» O QUE FAZER: Reúna todas as linhas abaixo que contêm a palavra "reading", copiando cada uma delas na íntegra.

» LINHAS ARMAZENADAS:
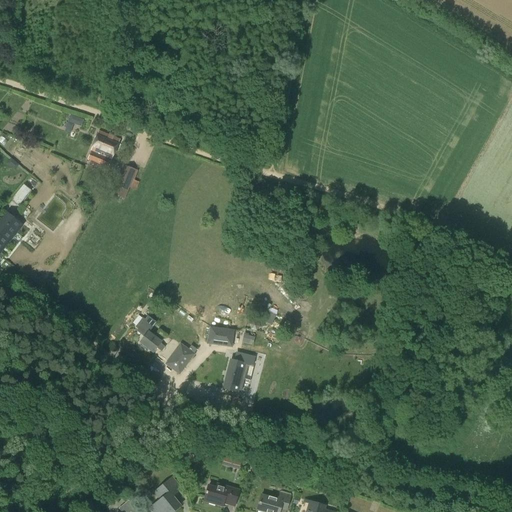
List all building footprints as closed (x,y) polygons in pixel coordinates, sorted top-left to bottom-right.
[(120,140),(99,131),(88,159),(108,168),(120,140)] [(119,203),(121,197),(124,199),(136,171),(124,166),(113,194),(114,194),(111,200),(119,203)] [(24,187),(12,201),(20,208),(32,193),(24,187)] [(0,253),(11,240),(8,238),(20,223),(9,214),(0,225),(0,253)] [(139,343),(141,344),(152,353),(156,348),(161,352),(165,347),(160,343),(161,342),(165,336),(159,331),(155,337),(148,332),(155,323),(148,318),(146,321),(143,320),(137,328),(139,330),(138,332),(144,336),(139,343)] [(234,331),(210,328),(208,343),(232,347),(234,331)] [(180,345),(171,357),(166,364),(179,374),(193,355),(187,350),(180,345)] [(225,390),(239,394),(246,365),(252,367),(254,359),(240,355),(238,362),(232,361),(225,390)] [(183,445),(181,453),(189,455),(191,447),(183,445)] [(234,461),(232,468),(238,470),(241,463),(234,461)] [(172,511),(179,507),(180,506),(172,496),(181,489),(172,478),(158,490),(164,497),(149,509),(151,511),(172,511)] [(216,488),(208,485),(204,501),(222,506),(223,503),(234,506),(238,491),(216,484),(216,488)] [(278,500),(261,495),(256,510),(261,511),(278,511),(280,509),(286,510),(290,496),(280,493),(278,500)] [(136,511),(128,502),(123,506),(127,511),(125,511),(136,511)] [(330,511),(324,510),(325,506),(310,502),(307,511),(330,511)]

* * *

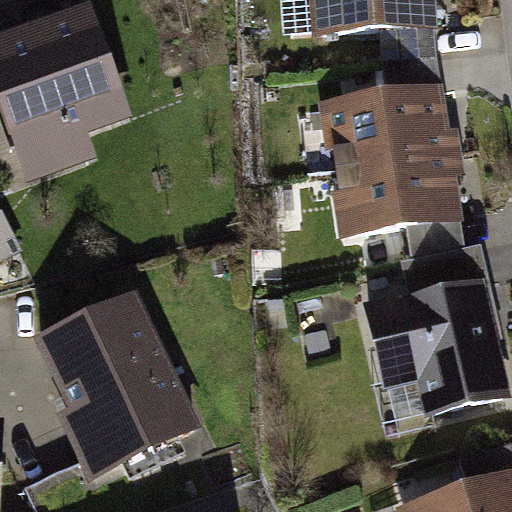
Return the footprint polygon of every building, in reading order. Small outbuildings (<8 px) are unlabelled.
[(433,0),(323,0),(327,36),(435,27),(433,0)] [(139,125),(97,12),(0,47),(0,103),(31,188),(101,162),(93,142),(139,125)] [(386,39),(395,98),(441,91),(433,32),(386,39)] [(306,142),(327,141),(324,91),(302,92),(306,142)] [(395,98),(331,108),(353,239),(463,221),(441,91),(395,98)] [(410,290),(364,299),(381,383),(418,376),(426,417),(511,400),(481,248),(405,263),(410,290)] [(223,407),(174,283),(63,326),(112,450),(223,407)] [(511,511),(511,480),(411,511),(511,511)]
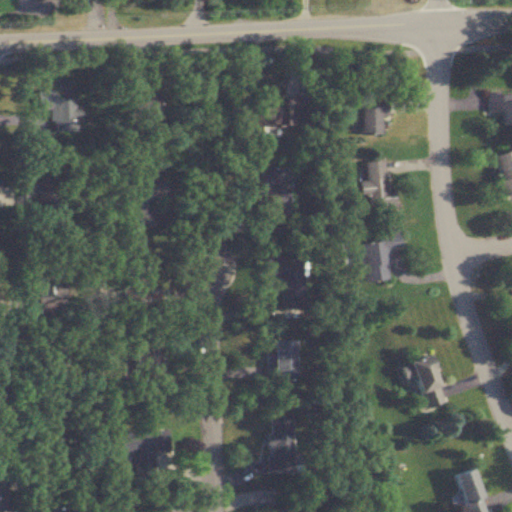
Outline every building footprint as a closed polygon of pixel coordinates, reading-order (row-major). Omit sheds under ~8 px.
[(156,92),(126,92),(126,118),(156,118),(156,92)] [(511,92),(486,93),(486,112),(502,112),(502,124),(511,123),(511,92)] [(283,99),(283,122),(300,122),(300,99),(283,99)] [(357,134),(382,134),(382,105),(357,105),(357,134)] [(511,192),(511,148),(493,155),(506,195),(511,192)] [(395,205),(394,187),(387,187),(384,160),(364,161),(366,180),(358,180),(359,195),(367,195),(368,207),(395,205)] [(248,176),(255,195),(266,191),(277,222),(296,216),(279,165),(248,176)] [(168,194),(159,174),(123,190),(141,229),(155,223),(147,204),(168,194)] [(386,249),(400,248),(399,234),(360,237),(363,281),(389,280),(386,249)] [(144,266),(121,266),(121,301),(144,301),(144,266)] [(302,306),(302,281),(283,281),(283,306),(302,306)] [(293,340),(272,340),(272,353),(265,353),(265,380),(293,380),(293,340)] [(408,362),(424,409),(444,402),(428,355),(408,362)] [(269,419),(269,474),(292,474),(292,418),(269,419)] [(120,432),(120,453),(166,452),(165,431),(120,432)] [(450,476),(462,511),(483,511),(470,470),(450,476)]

» SOLUÇÃO COMPLETA:
Return the footprint polygon of every building, in reading order. Small outbuildings (<8 px) are unlabelled.
Outline every building footprint as a closed polygon of pixel coordinates, reading-order (row-major). Omit sheds under ~8 px.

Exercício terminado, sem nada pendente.